[Before-and-after object lists]
****************************************
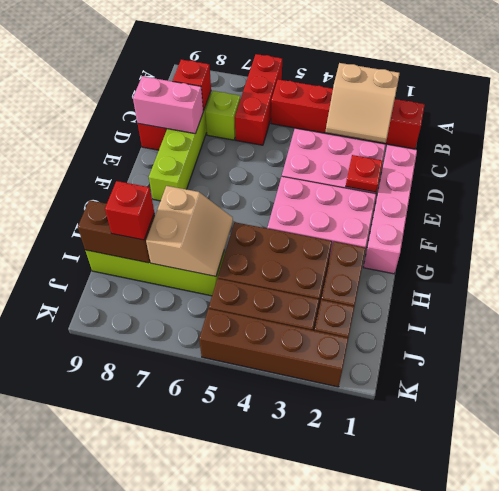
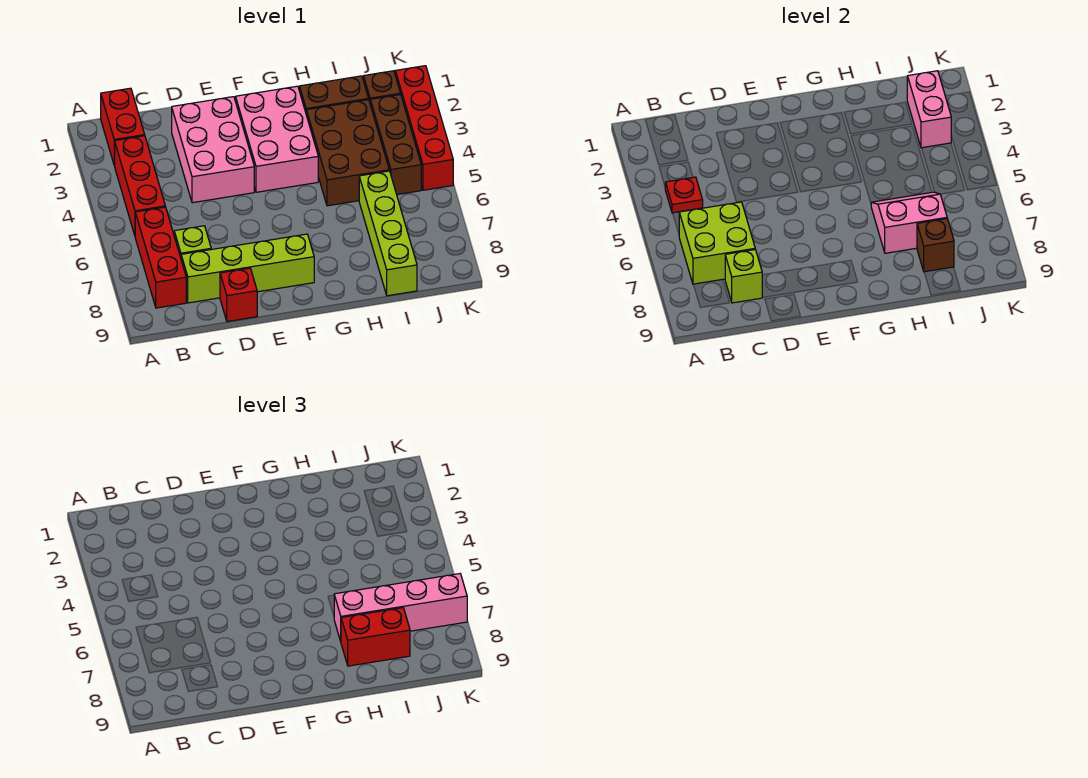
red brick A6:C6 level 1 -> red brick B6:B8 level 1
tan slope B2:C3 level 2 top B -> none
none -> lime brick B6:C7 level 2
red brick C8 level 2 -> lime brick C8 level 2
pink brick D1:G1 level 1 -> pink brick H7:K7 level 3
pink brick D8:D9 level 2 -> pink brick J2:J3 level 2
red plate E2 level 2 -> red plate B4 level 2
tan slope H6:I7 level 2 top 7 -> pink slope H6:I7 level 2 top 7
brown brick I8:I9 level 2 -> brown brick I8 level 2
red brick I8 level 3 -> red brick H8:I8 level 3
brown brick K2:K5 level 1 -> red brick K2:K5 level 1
****************************************
§ **ASSIGNED TASK**:
An exact copy of the lines from the one holding "brown brick I8:I9" through the end of the data is the whole answer.

§ **WRITTEN ANSWER**:
brown brick I8:I9 level 2 -> brown brick I8 level 2
red brick I8 level 3 -> red brick H8:I8 level 3
brown brick K2:K5 level 1 -> red brick K2:K5 level 1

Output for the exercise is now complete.